━━━━━ DATA TO PROCESS

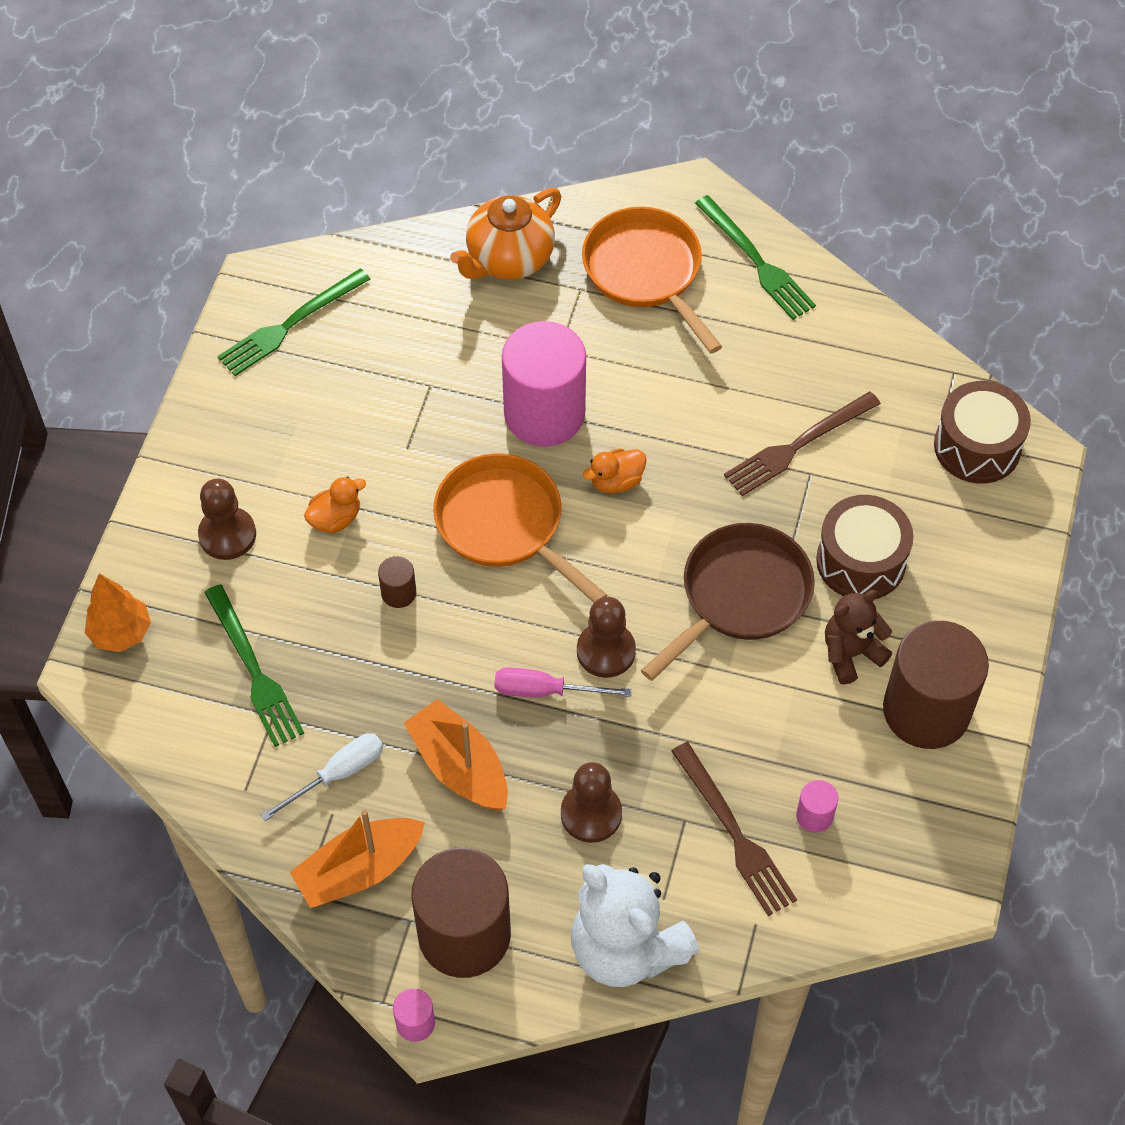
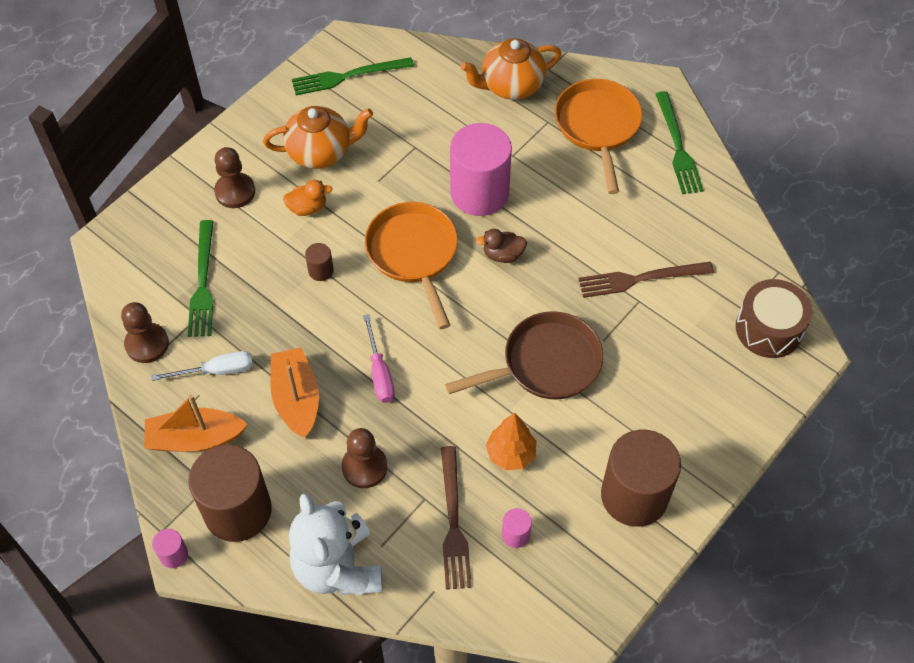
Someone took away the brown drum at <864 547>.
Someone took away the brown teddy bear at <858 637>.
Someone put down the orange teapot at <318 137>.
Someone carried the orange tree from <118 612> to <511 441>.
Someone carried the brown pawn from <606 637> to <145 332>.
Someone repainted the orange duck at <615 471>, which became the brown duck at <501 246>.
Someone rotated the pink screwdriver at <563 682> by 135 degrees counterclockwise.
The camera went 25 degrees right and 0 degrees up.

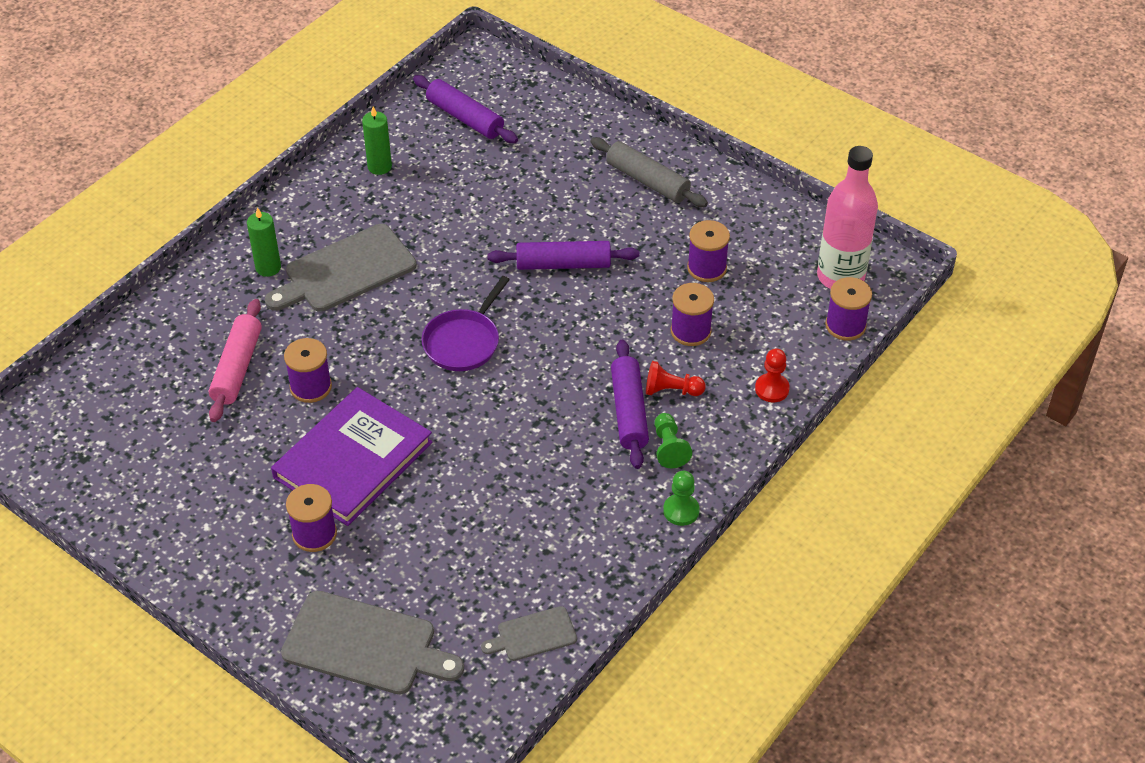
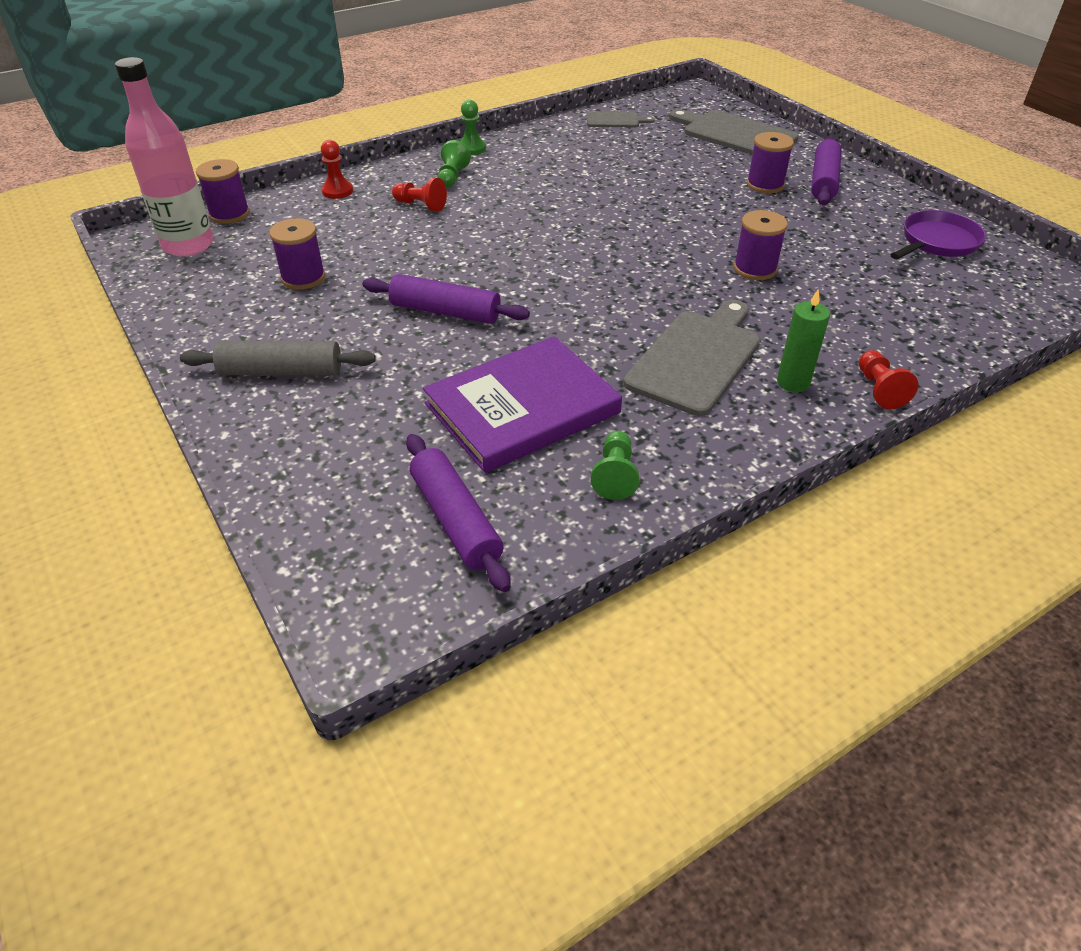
Someone took away the pink rolling pin at <235 360>.
Someone took away the purple spool at <692 314>.
Someone put down the red pawn at <888 379>.
Someone carried the purple book from <351 456> to <522 404>.
Someone carried the purple pan from <466 323> to <938 234>.
Someone carried the purple rolling pin from <630 404> to <826 171>.
Someone swapped the green candle at <377 140> for the green pawn at <615 465>.
Someone rotated the grey cutting board at <340 268> by 45 degrees counterclockwise.
Someone rotated the grey rolling pin at <649 172> by 60 degrees counterclockwise.
The camera went 160 degrees left and 5 degrees down.

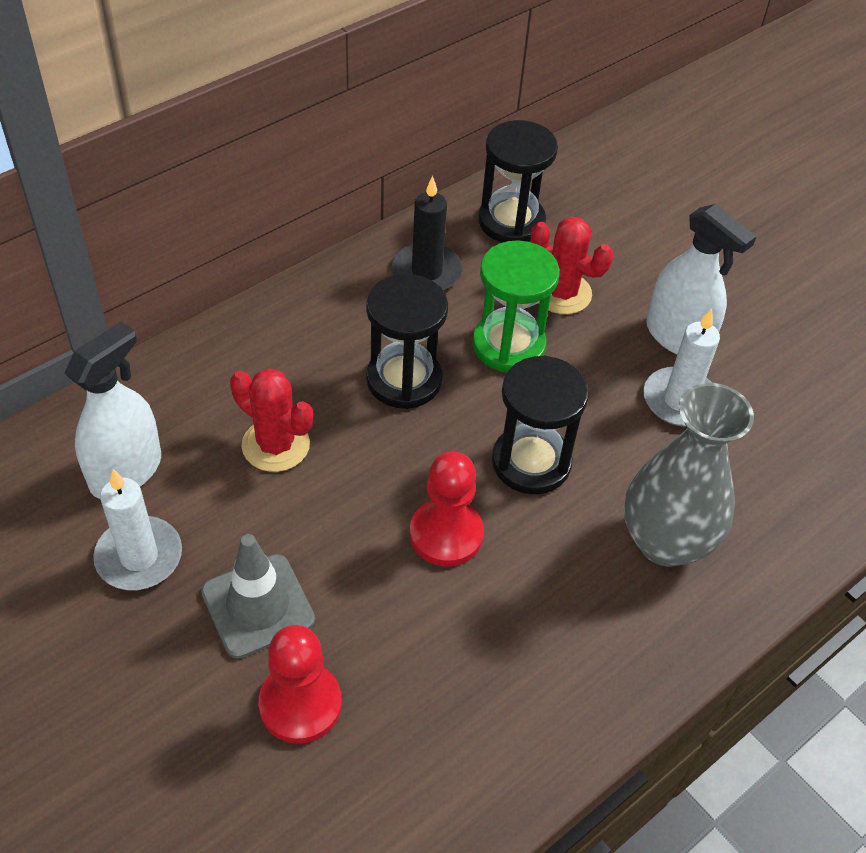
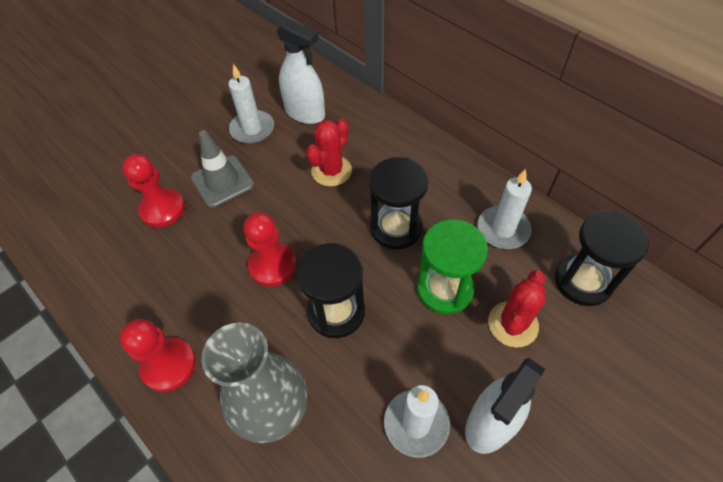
Someone put down the red pawn at <158 355>.
Someone repainted the black candle at <427 233>, which became the white candle at <505 209>.
The camera went 90 degrees right and 5 degrees up.

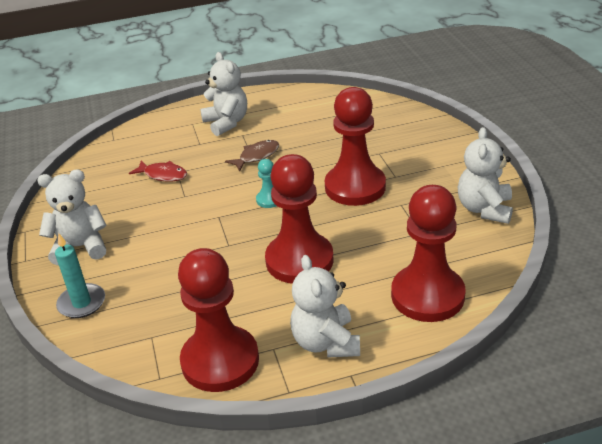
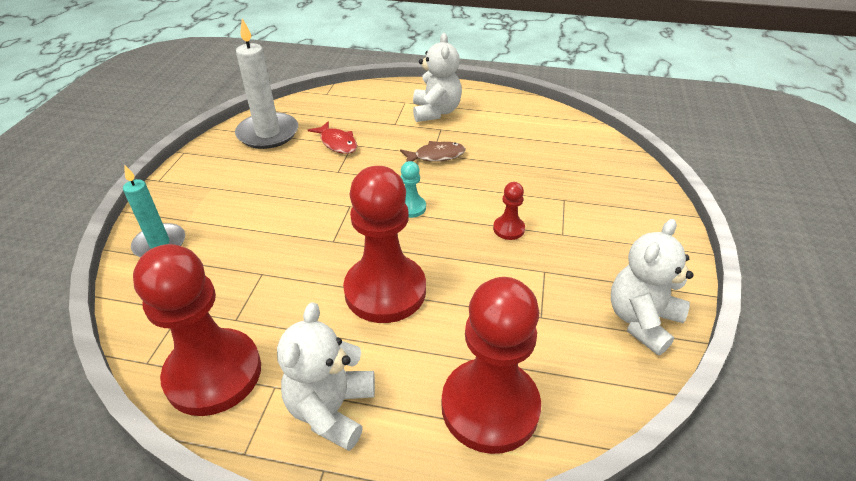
Someone took away the white teddy bear at <72 217>.
Someone put down the white candle at <266 83>.
Someone scaled the red pawn at <355 146> by 0.43.
The camera went 25 degrees right and 5 degrees up.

━━━━━━━━━━

## TO DO
The lines from the one containing "Someone repainted the orange" through the final line of the data are to be repeated exactly, with both ends included and all pictures left out.

## RESPONSE TO THE EXERCISE
Someone repainted the orange duck at <615 471>, which became the brown duck at <501 246>.
Someone rotated the pink screwdriver at <563 682> by 135 degrees counterclockwise.
The camera went 25 degrees right and 0 degrees up.

Someone took away the pink rolling pin at <235 360>.
Someone took away the purple spool at <692 314>.
Someone put down the red pawn at <888 379>.
Someone carried the purple book from <351 456> to <522 404>.
Someone carried the purple pan from <466 323> to <938 234>.
Someone carried the purple rolling pin from <630 404> to <826 171>.
Someone swapped the green candle at <377 140> for the green pawn at <615 465>.
Someone rotated the grey cutting board at <340 268> by 45 degrees counterclockwise.
Someone rotated the grey rolling pin at <649 172> by 60 degrees counterclockwise.
The camera went 160 degrees left and 5 degrees down.

Someone put down the red pawn at <158 355>.
Someone repainted the black candle at <427 233>, which became the white candle at <505 209>.
The camera went 90 degrees right and 5 degrees up.

Someone took away the white teddy bear at <72 217>.
Someone put down the white candle at <266 83>.
Someone scaled the red pawn at <355 146> by 0.43.
The camera went 25 degrees right and 5 degrees up.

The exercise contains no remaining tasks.